What is expected
Only the pictures are dropped. Restate each line below word for word.

Provided records

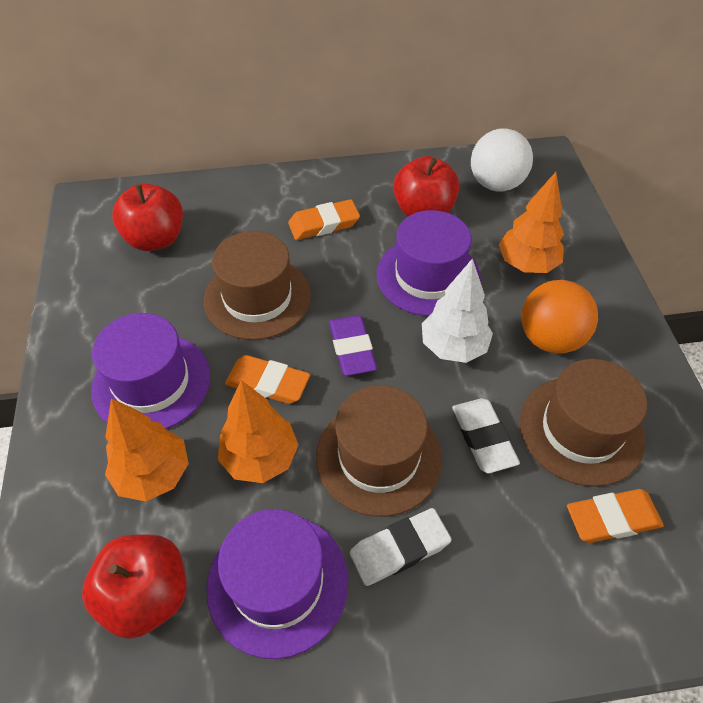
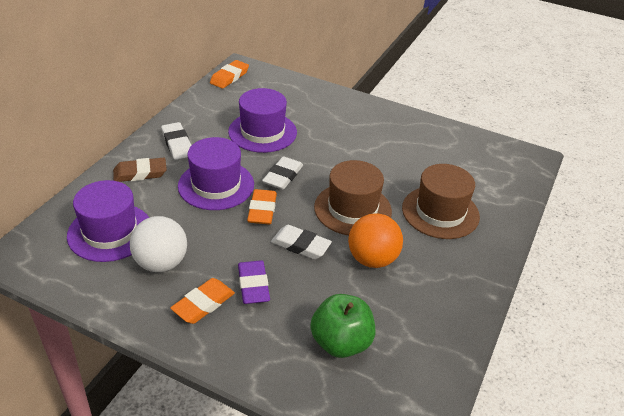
brown eraser: 0 -> 1
brown hat: 3 -> 2
green apple: 0 -> 1
orange tree: 3 -> 0
red apple: 3 -> 0
white eraser: 2 -> 3
white tree: 1 -> 0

Task answer
brown eraser: 0 -> 1
brown hat: 3 -> 2
green apple: 0 -> 1
orange tree: 3 -> 0
red apple: 3 -> 0
white eraser: 2 -> 3
white tree: 1 -> 0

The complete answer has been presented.